### YOUR GOAL:
Please work out how many lines in the records below include the word "relocated", and reply with that number only.

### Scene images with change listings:
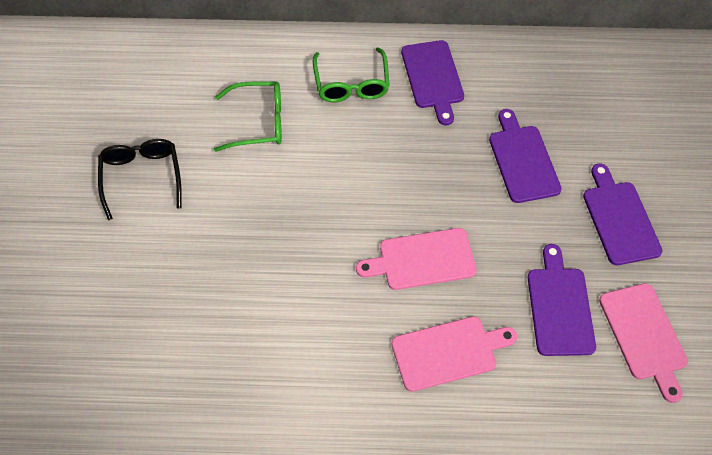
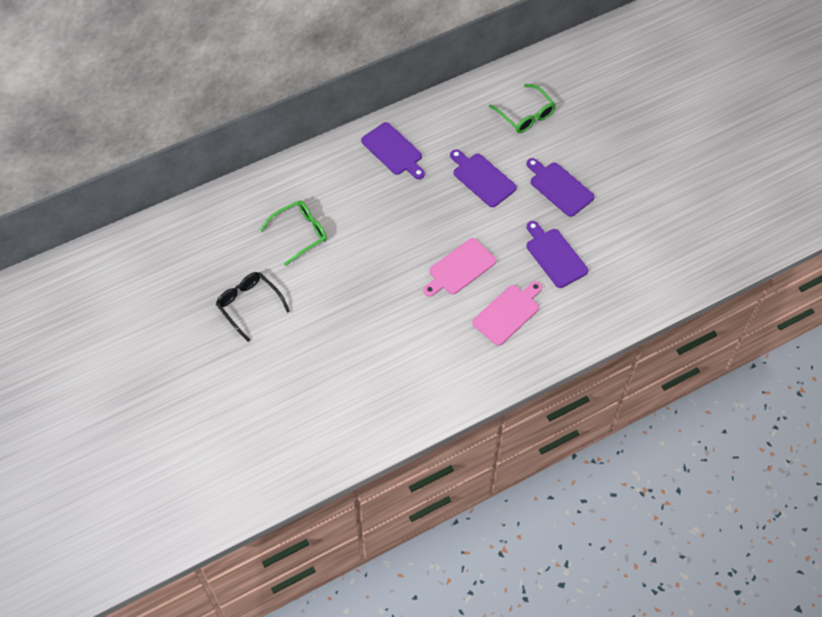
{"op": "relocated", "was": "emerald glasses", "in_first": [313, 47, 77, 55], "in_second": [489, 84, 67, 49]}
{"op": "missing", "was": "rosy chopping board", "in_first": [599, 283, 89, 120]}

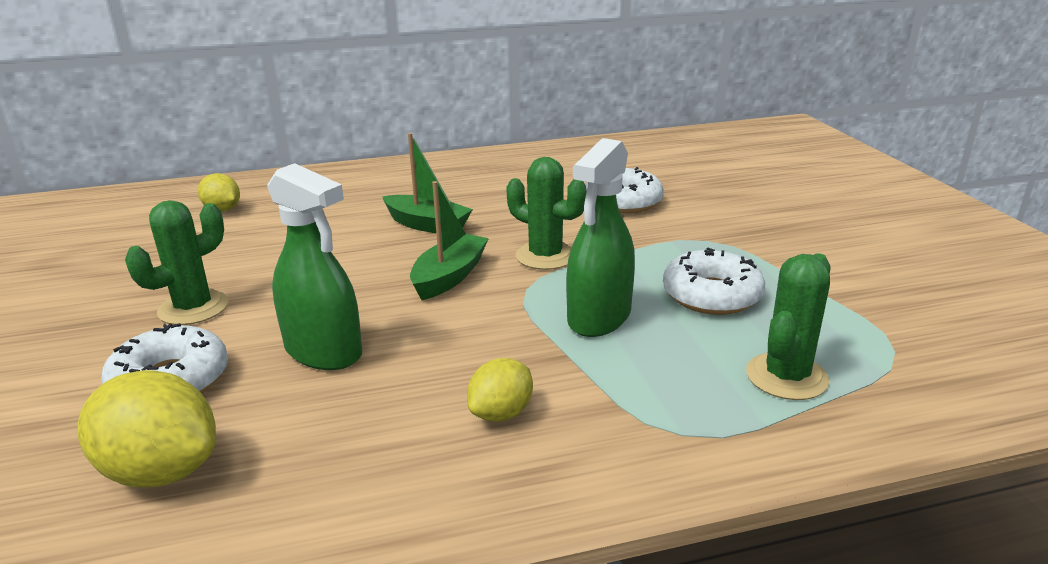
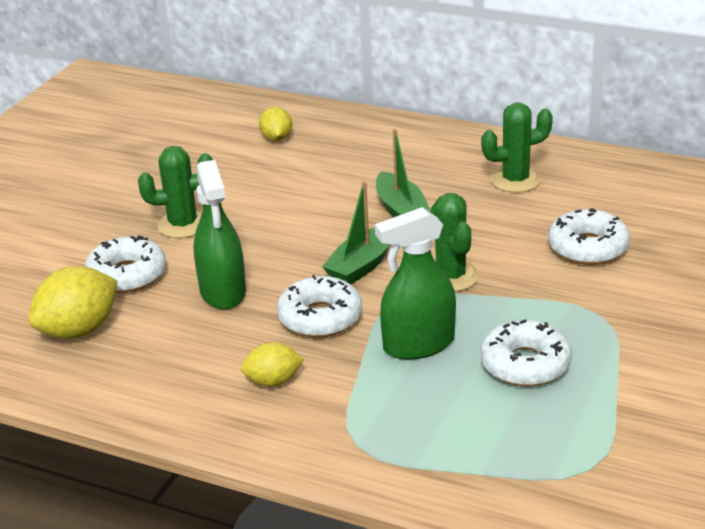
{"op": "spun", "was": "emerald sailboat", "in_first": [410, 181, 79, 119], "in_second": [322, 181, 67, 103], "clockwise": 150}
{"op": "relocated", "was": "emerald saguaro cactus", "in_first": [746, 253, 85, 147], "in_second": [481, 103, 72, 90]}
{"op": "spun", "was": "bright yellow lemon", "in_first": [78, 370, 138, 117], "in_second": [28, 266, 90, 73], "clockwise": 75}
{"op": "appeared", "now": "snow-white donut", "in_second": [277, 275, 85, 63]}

### TASK SOLUTION:
2